(Saved data entries)
————

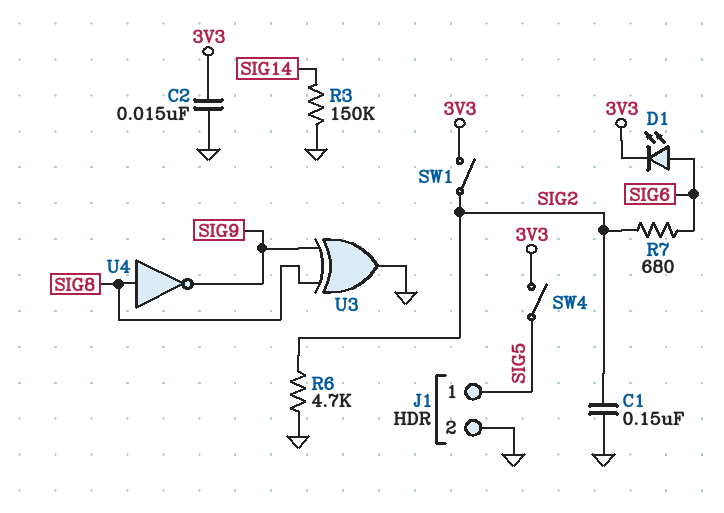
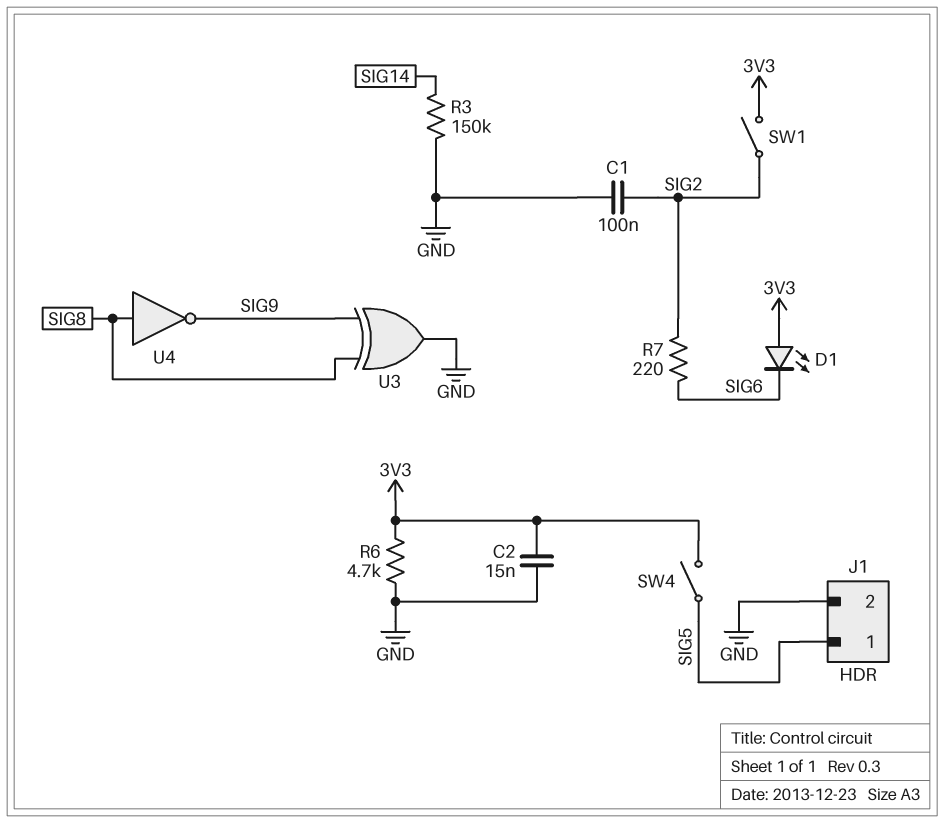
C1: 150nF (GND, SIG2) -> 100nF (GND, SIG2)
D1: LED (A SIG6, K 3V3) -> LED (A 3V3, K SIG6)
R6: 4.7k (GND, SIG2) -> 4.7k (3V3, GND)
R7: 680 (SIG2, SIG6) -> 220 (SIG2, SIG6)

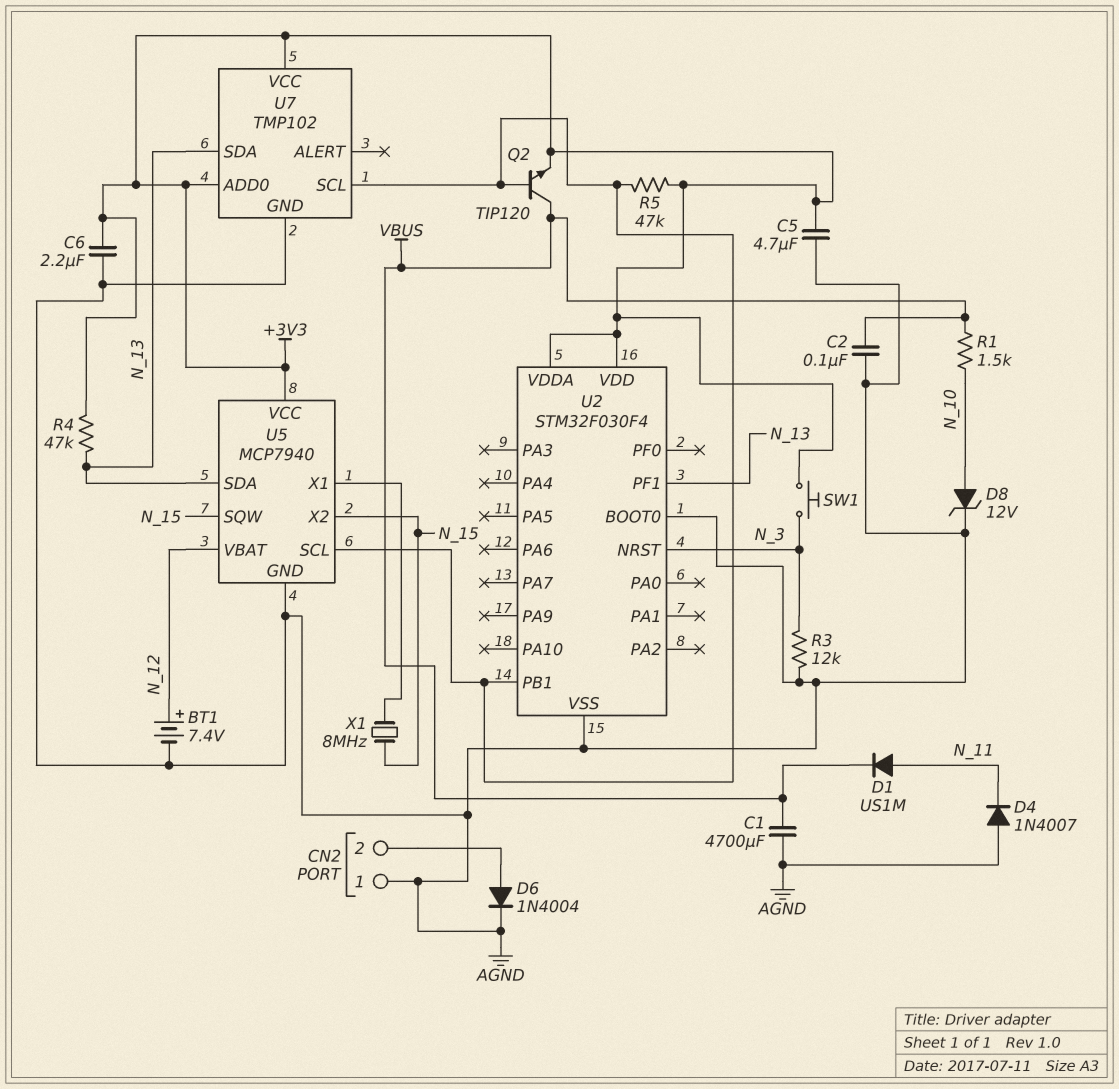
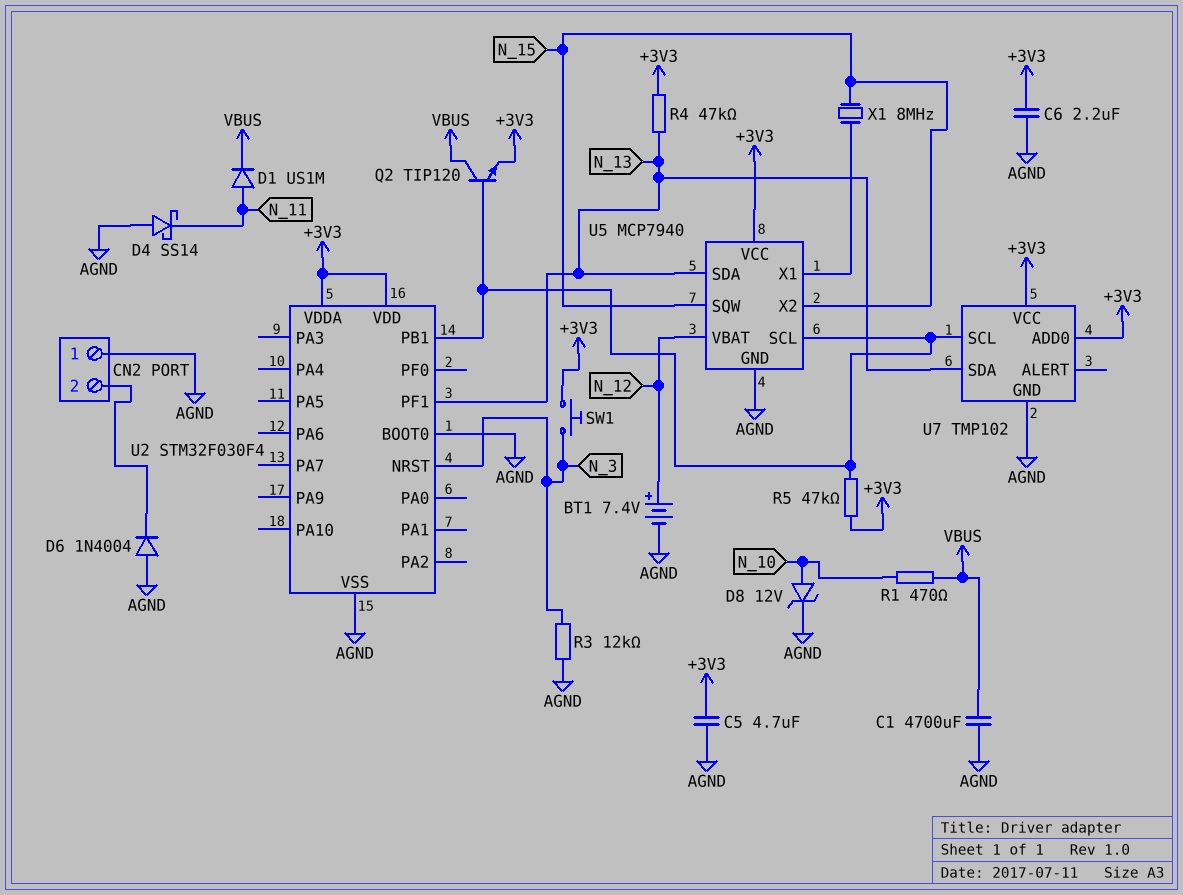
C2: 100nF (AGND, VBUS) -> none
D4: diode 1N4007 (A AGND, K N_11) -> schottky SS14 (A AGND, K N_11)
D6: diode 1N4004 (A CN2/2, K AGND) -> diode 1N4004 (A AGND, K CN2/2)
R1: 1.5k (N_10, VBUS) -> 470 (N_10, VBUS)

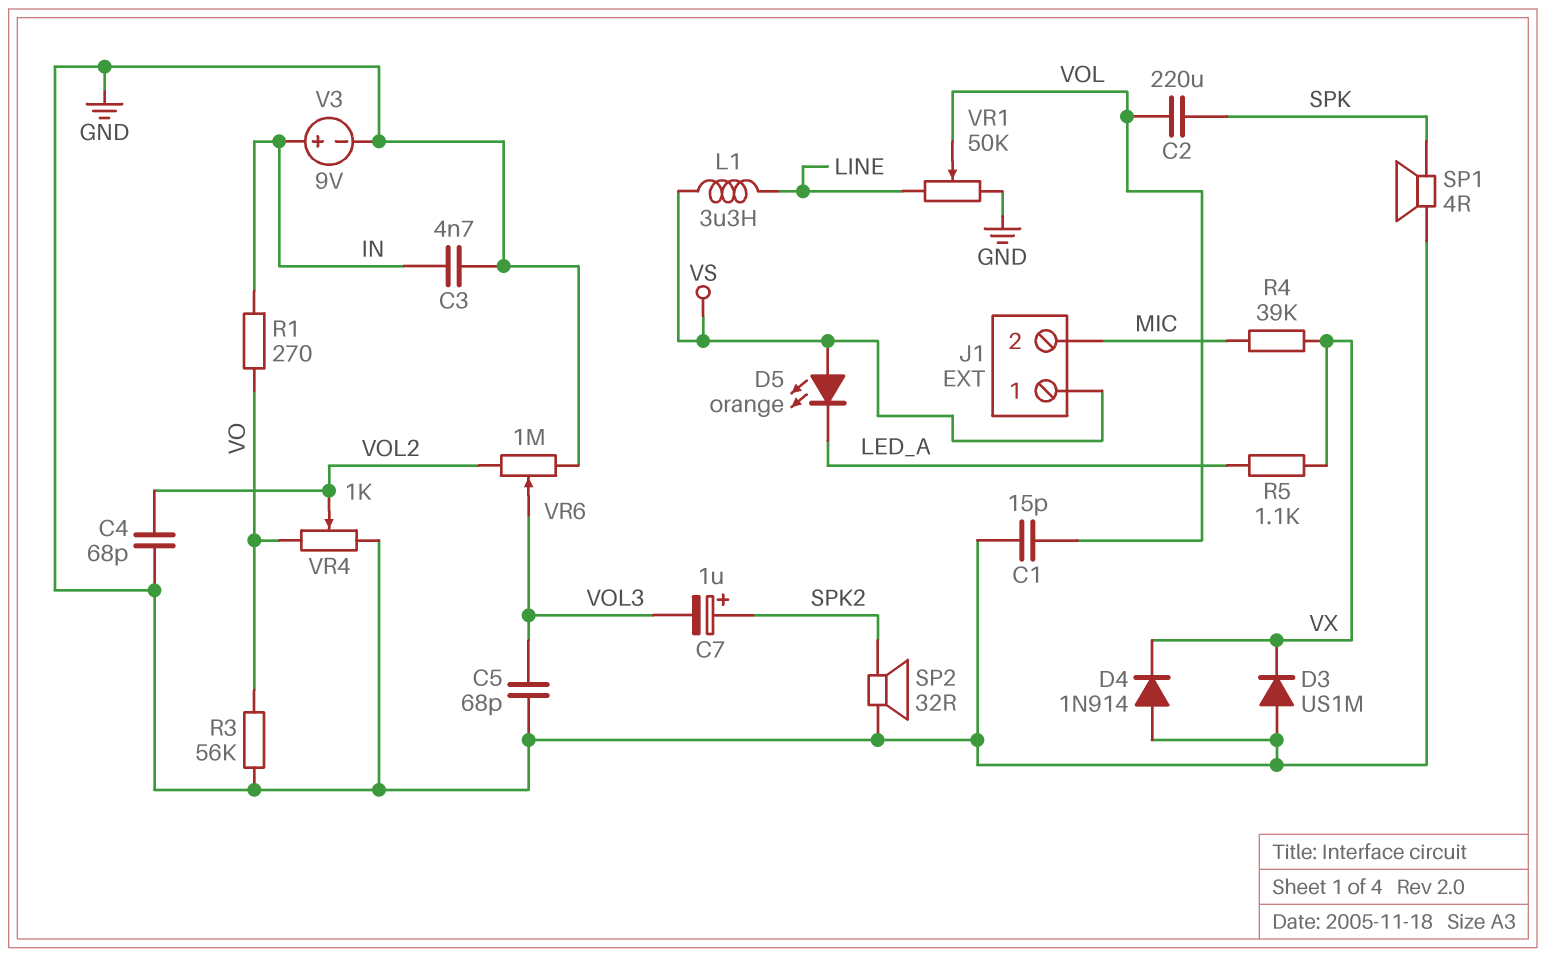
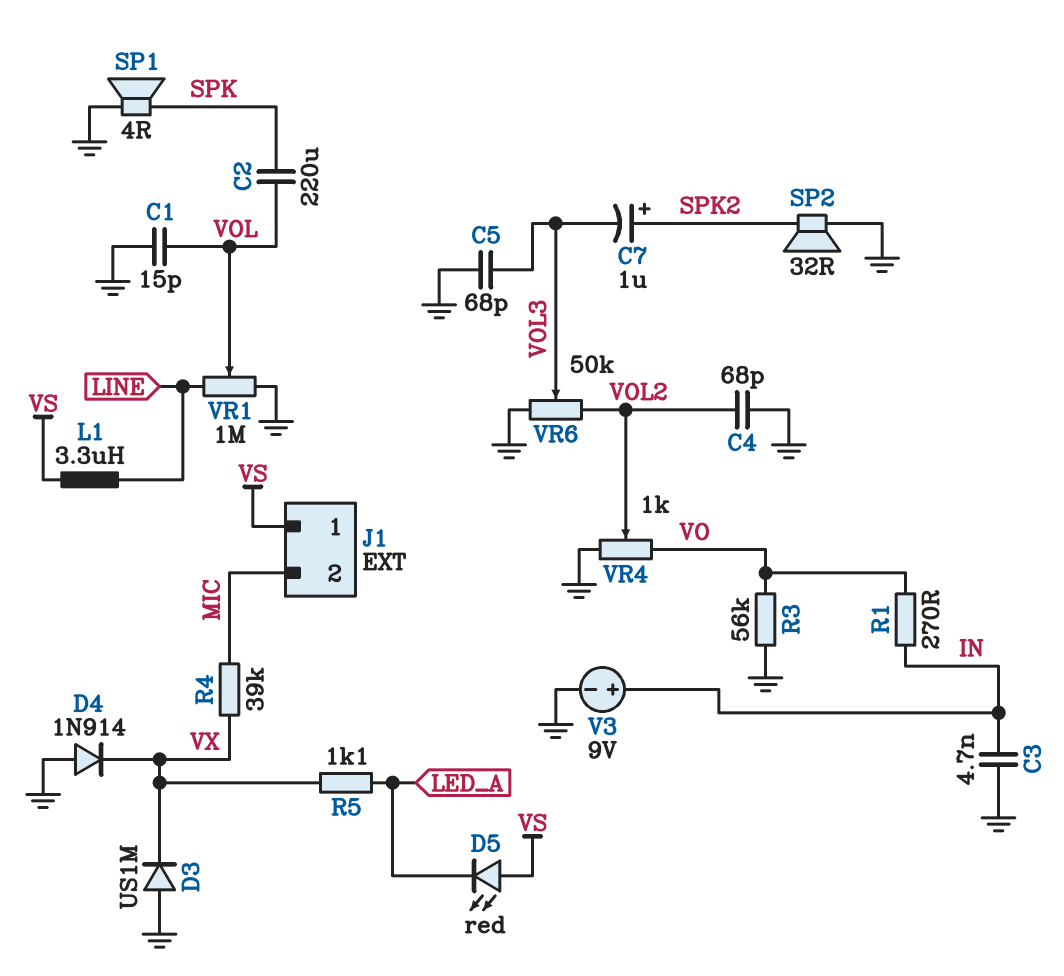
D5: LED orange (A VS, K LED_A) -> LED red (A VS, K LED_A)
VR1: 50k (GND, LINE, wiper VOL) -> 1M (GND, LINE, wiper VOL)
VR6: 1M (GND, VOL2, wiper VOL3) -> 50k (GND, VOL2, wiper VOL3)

————

-- Instructions for the task --
Every line from the one holding "C2: 100nF (AGND, VBUS) -> none" through the final line of the data above is to be reproduced exactly, both ends included, with the pictures left out.

-- Solution --
C2: 100nF (AGND, VBUS) -> none
D4: diode 1N4007 (A AGND, K N_11) -> schottky SS14 (A AGND, K N_11)
D6: diode 1N4004 (A CN2/2, K AGND) -> diode 1N4004 (A AGND, K CN2/2)
R1: 1.5k (N_10, VBUS) -> 470 (N_10, VBUS)

D5: LED orange (A VS, K LED_A) -> LED red (A VS, K LED_A)
VR1: 50k (GND, LINE, wiper VOL) -> 1M (GND, LINE, wiper VOL)
VR6: 1M (GND, VOL2, wiper VOL3) -> 50k (GND, VOL2, wiper VOL3)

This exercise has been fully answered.